Goal of the exercise. Say how many lines of the listing below include the string "AGND" and add nothing else.

Data for review.
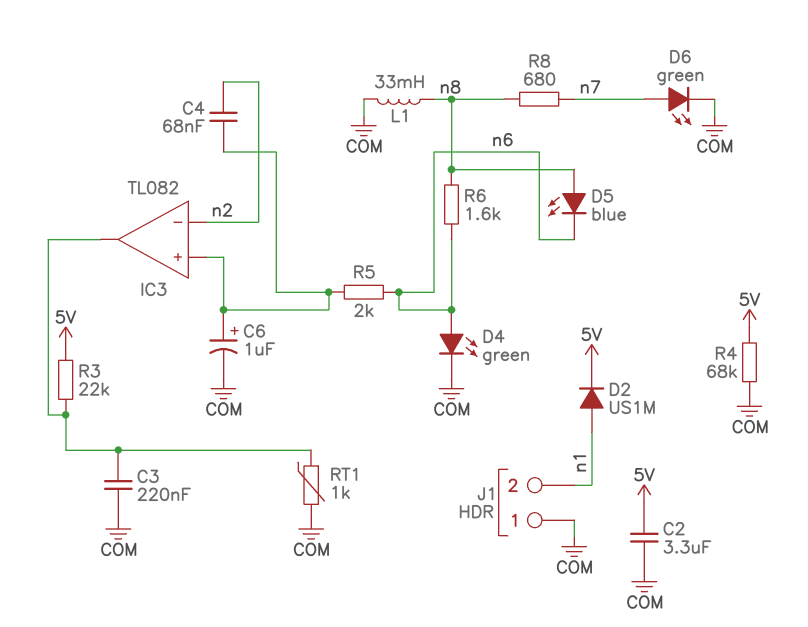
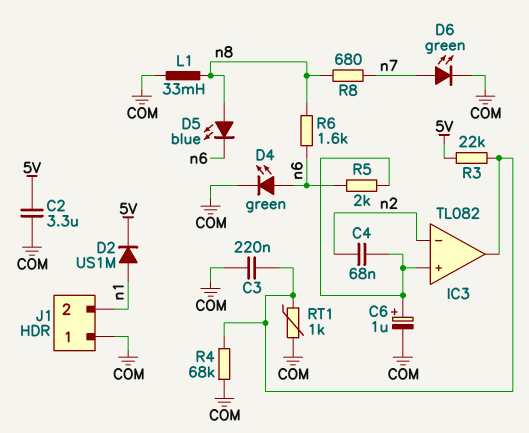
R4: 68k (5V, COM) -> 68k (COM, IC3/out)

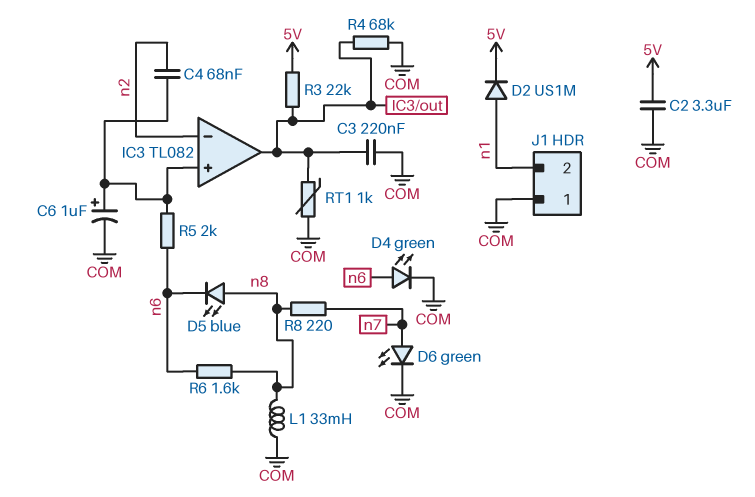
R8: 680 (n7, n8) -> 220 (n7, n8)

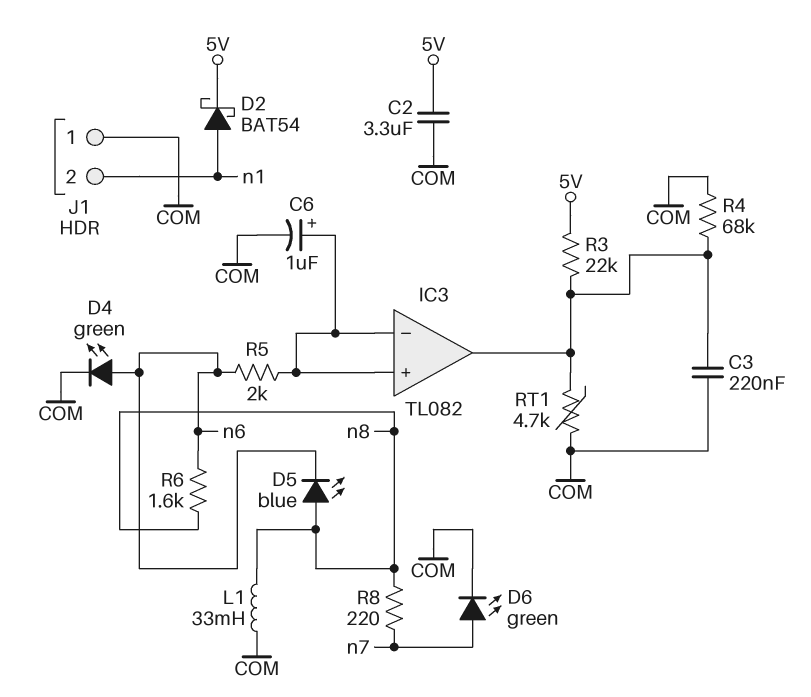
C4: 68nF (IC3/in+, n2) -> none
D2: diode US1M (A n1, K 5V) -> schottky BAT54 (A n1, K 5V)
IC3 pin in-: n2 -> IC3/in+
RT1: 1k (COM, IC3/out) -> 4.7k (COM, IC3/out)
...
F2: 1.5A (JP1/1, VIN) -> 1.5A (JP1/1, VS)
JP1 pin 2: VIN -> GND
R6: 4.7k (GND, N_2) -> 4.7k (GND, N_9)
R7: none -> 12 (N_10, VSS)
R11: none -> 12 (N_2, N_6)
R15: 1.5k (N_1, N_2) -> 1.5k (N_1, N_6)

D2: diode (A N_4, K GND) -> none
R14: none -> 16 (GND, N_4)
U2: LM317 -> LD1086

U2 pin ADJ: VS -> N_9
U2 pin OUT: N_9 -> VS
==
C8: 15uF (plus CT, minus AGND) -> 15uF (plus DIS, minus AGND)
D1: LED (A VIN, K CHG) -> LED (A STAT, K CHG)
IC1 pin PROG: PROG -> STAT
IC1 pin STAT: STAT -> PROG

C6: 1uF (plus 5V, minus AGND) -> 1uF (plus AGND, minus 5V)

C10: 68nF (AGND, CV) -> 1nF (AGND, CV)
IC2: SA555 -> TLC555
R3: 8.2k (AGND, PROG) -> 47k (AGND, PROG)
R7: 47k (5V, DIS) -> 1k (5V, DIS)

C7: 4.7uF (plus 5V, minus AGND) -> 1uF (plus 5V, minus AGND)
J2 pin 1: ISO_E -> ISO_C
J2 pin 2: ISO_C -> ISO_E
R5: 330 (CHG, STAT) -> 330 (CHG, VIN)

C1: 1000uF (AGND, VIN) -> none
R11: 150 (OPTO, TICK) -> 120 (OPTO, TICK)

Result. 6